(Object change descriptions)

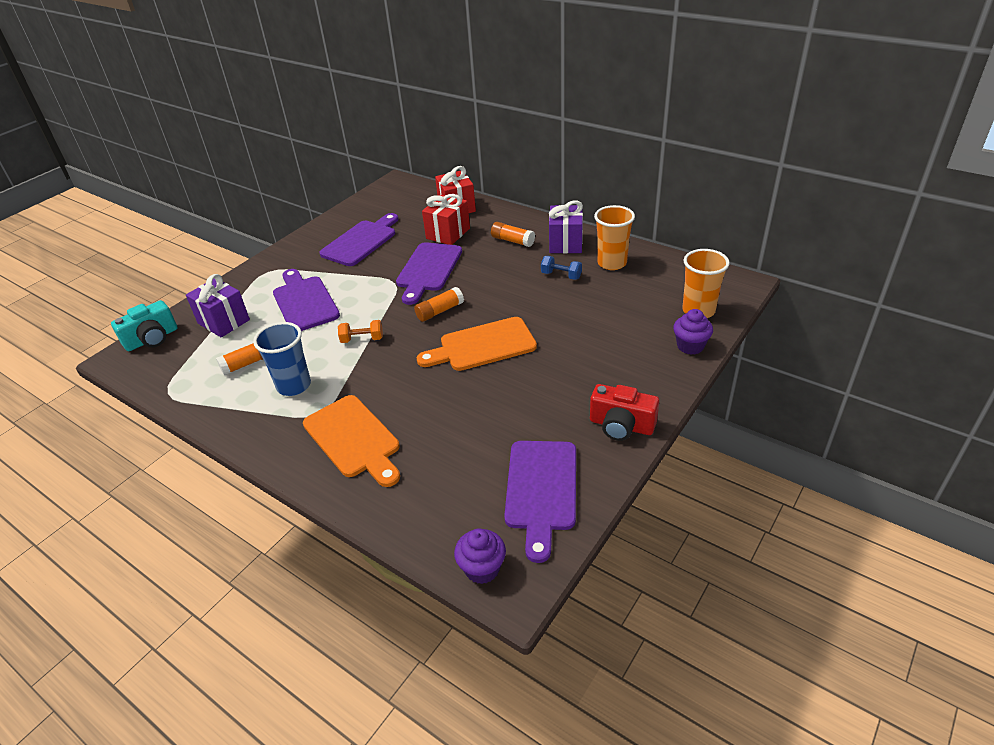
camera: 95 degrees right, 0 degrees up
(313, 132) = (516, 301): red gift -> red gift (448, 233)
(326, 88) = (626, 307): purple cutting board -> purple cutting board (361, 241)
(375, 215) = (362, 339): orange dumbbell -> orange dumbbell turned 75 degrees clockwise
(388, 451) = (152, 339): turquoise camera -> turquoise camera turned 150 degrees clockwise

▸ **Exercise objective**
Go back to the data above and please quote exactly, and only, the lines from the line with "(326, 88) = (626, 307): purple" through its last line.

▸ **Result of the exercise**
(326, 88) = (626, 307): purple cutting board -> purple cutting board (361, 241)
(375, 215) = (362, 339): orange dumbbell -> orange dumbbell turned 75 degrees clockwise
(388, 451) = (152, 339): turquoise camera -> turquoise camera turned 150 degrees clockwise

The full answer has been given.